- What is expected: Your job with the data below is to output exactly the lines from the one holding "(342, 169) = (226, 222): green" down to the one holding "(499, 398) = (595, 238): pink drum -> none", both included, and no others.

- Data under study:
◇ ◇ ◇ ◇ ◇
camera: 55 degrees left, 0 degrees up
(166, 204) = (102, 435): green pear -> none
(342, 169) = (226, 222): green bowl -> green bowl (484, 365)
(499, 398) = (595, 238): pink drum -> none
◇ ◇ ◇ ◇ ◇
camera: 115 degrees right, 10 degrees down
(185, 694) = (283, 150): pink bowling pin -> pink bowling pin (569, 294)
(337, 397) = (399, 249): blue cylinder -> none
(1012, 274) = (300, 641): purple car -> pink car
◇ ◇ ◇ ◇ ◇
- Task response:
(342, 169) = (226, 222): green bowl -> green bowl (484, 365)
(499, 398) = (595, 238): pink drum -> none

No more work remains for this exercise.